* _ASSIGNED TASK_
The response should repeat word for word every line below from the one with "(123, 203) = (175, 397): purple" to the one with "(340, 210) = (291, 162): red", inclusive, and nothing else; leave pictures out.

* _ENTRIES SUPPLIED_
>>>>

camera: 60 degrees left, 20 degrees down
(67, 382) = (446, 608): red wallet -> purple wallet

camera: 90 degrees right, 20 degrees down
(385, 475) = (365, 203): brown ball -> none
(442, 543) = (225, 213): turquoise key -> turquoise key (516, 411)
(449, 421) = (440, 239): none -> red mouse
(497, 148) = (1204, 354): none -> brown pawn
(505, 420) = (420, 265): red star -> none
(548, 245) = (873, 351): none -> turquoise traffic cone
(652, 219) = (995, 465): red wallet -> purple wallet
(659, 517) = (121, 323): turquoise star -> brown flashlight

<<<<
>>>>

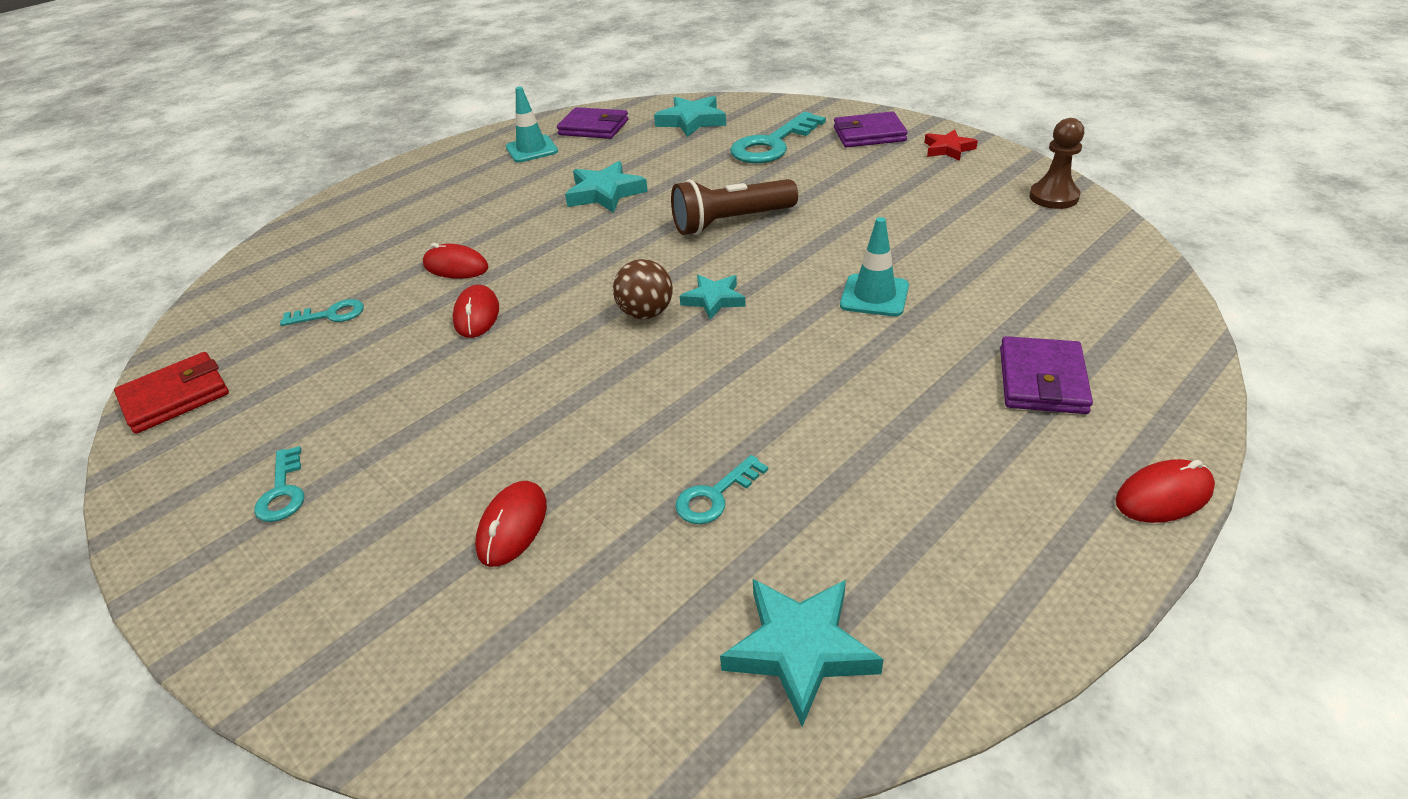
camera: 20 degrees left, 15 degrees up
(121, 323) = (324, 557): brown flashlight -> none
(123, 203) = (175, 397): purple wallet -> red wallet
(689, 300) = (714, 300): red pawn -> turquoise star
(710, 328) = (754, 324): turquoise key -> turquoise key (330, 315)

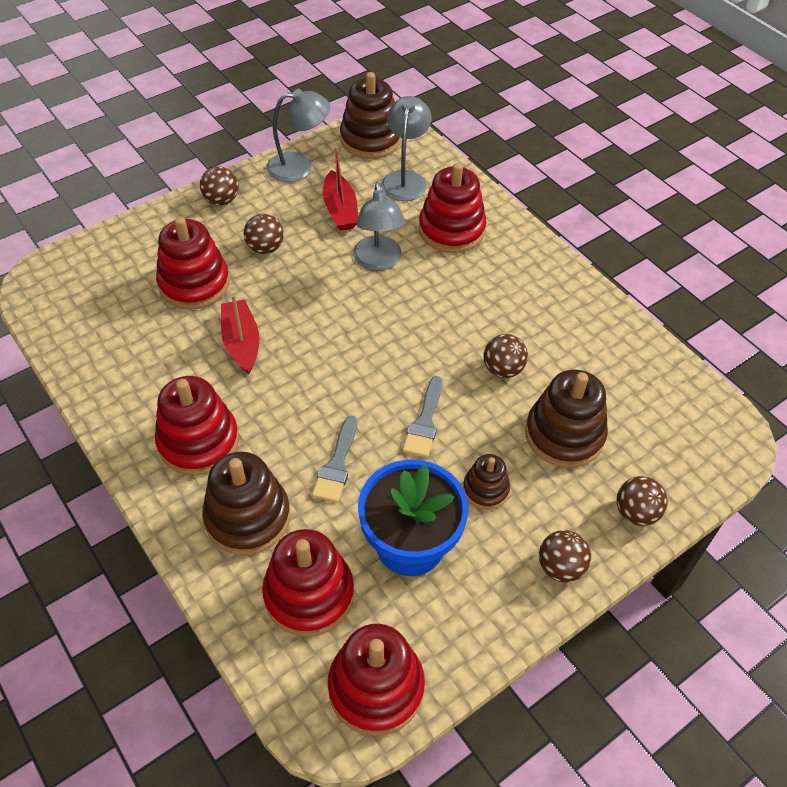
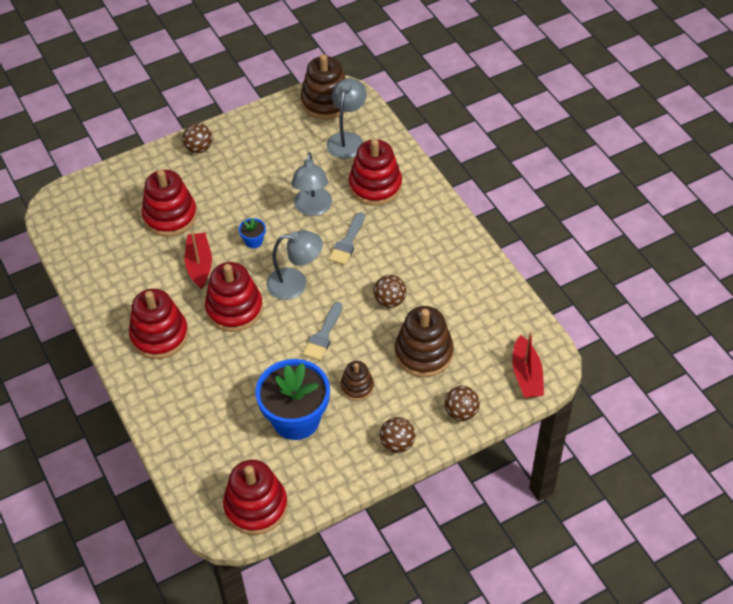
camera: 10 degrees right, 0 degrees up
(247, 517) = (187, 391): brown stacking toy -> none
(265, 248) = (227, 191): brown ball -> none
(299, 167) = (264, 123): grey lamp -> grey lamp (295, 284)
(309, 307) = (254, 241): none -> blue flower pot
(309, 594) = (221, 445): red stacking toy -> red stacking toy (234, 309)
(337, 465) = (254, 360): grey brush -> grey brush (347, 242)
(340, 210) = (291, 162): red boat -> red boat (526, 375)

<<<<

* _ANSWER SECTION_
(123, 203) = (175, 397): purple wallet -> red wallet
(689, 300) = (714, 300): red pawn -> turquoise star
(710, 328) = (754, 324): turquoise key -> turquoise key (330, 315)

camera: 10 degrees right, 0 degrees up
(247, 517) = (187, 391): brown stacking toy -> none
(265, 248) = (227, 191): brown ball -> none
(299, 167) = (264, 123): grey lamp -> grey lamp (295, 284)
(309, 307) = (254, 241): none -> blue flower pot
(309, 594) = (221, 445): red stacking toy -> red stacking toy (234, 309)
(337, 465) = (254, 360): grey brush -> grey brush (347, 242)
(340, 210) = (291, 162): red boat -> red boat (526, 375)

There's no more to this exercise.